Once the line with "(715, 748) = (576, 486): yellow" is found, write it out along with each later line exactly, through the end of the entries, skipping every picture.

EXTRACTED MATERIAL Start Marker

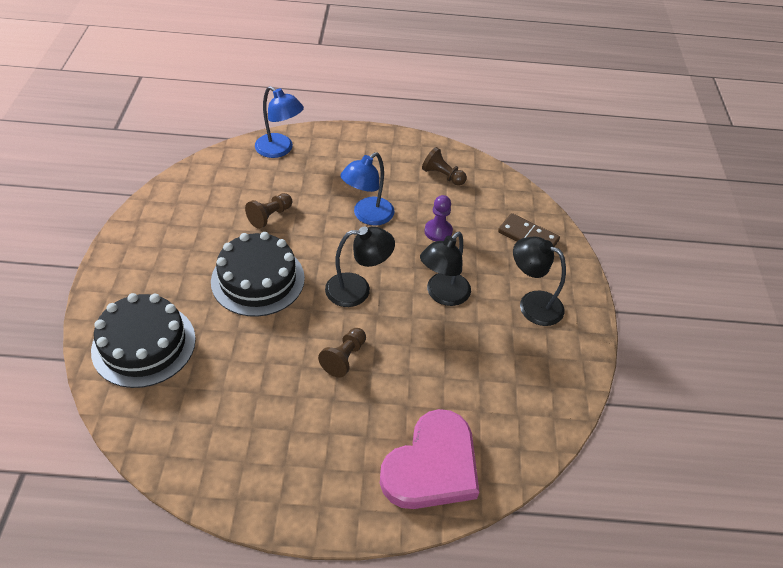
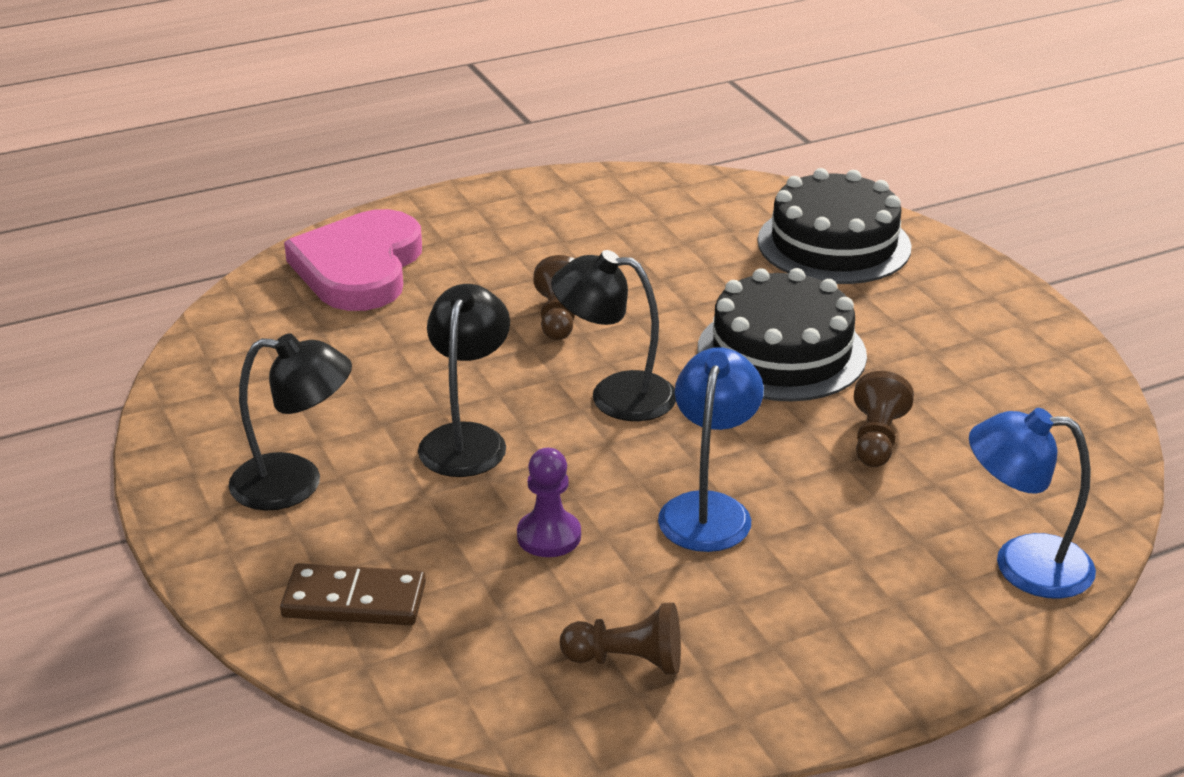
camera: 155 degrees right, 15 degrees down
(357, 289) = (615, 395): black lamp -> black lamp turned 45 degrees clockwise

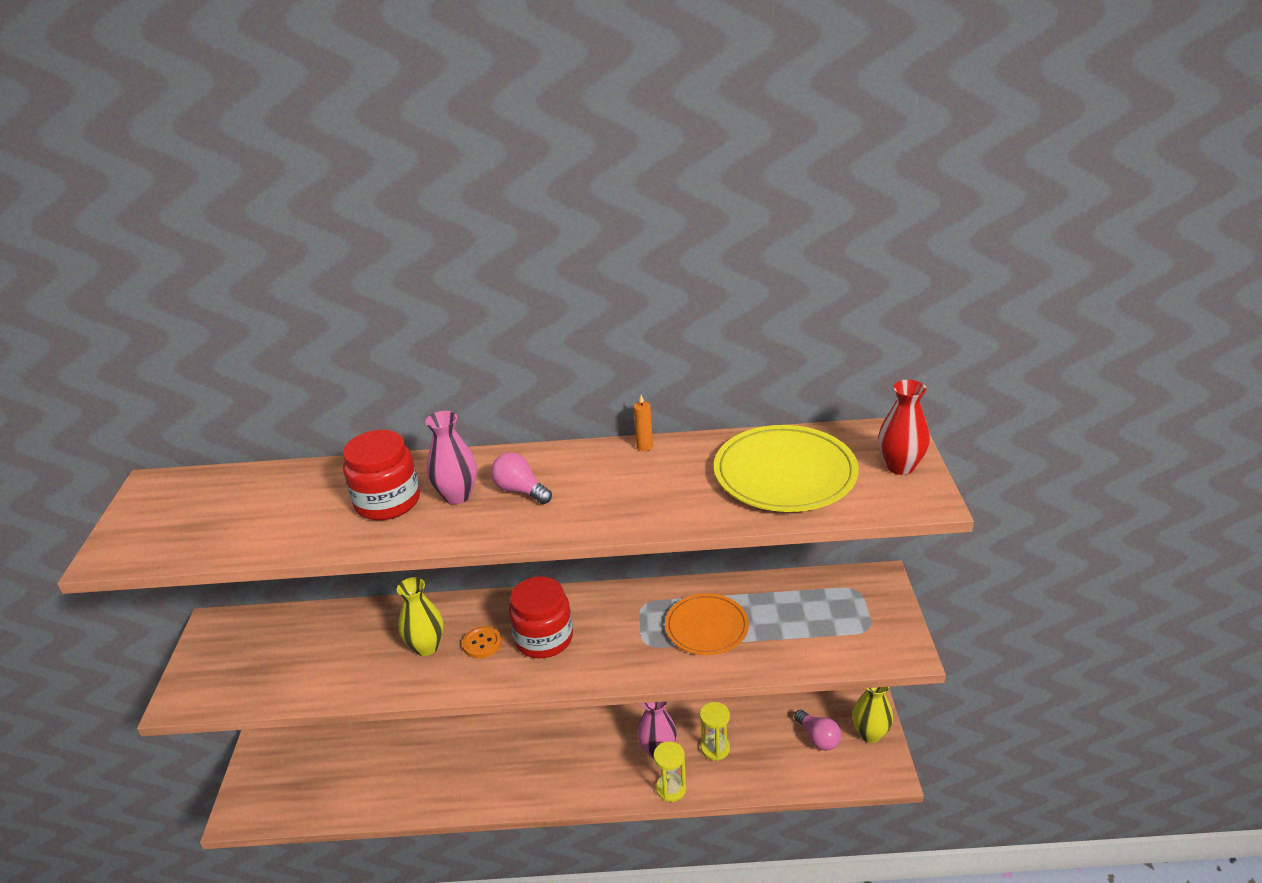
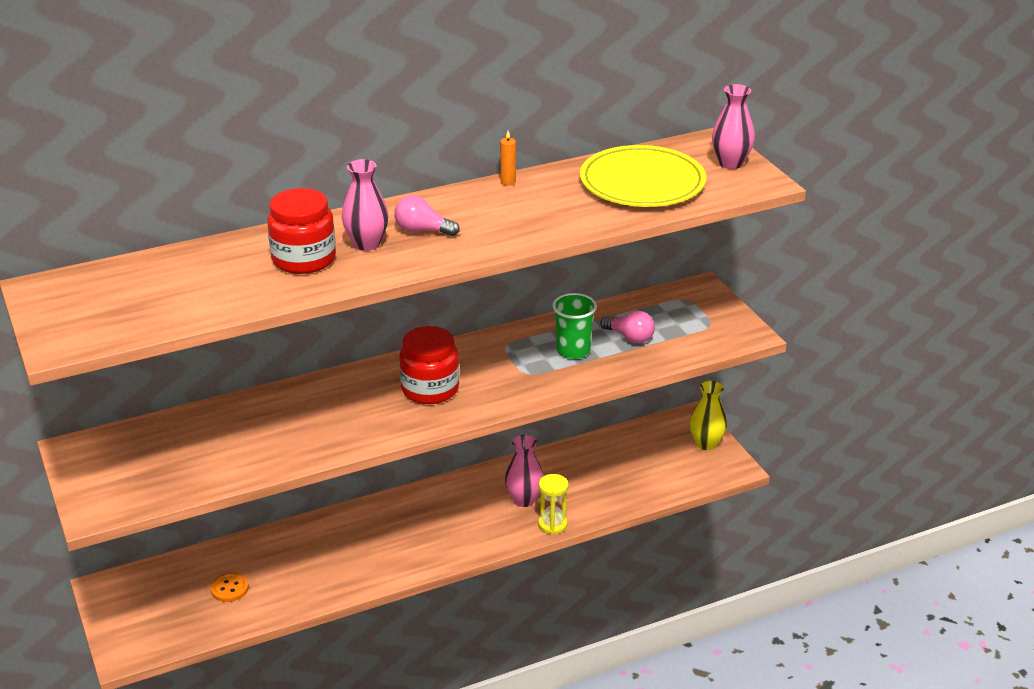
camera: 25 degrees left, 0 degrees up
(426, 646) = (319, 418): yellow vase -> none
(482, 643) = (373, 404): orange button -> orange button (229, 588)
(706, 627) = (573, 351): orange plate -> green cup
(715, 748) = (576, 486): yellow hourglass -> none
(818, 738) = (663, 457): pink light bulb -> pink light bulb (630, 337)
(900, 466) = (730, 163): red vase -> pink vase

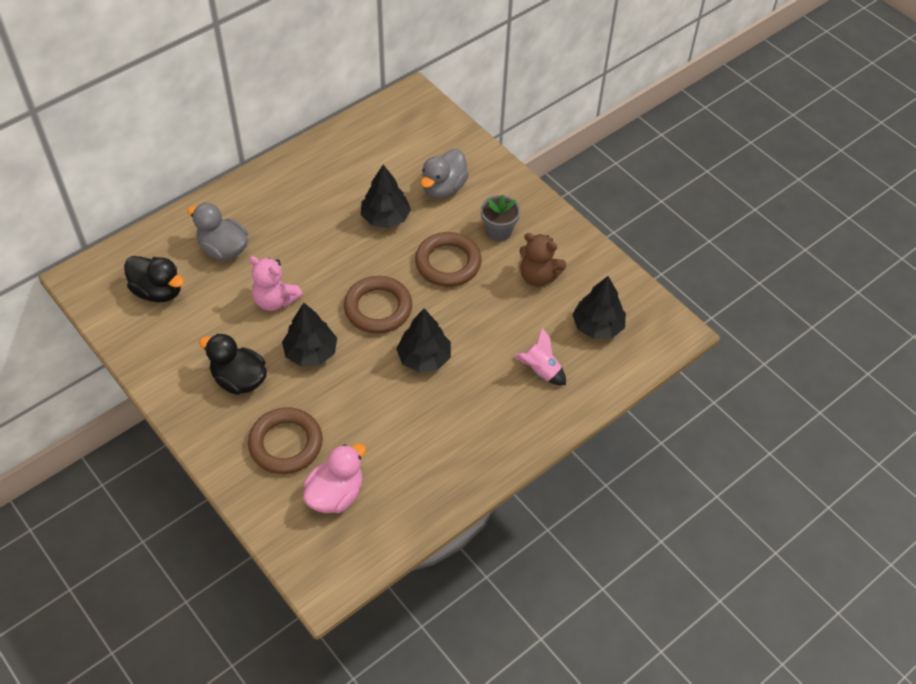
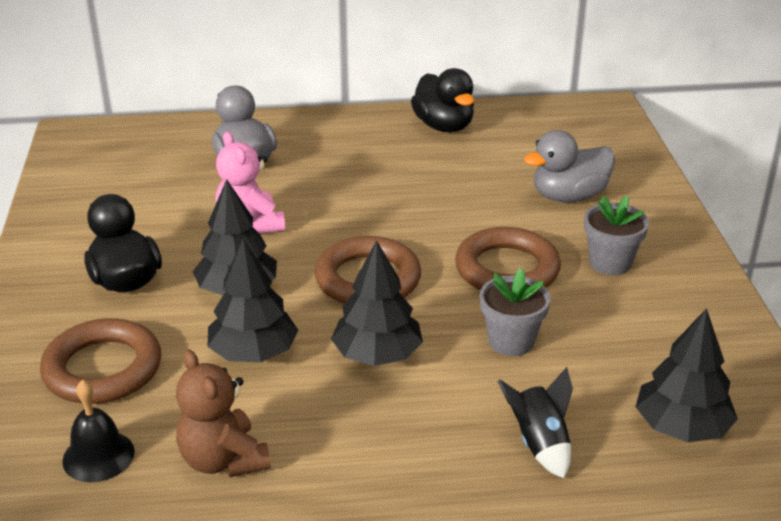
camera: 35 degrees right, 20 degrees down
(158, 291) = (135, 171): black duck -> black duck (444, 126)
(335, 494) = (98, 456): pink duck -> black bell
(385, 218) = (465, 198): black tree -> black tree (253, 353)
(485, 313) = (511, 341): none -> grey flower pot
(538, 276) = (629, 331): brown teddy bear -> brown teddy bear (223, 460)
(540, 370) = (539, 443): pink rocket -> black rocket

EXTRACTED MATERIAL End Marker

*REPLY*:
(715, 748) = (576, 486): yellow hourglass -> none
(818, 738) = (663, 457): pink light bulb -> pink light bulb (630, 337)
(900, 466) = (730, 163): red vase -> pink vase

camera: 35 degrees right, 20 degrees down
(158, 291) = (135, 171): black duck -> black duck (444, 126)
(335, 494) = (98, 456): pink duck -> black bell
(385, 218) = (465, 198): black tree -> black tree (253, 353)
(485, 313) = (511, 341): none -> grey flower pot
(538, 276) = (629, 331): brown teddy bear -> brown teddy bear (223, 460)
(540, 370) = (539, 443): pink rocket -> black rocket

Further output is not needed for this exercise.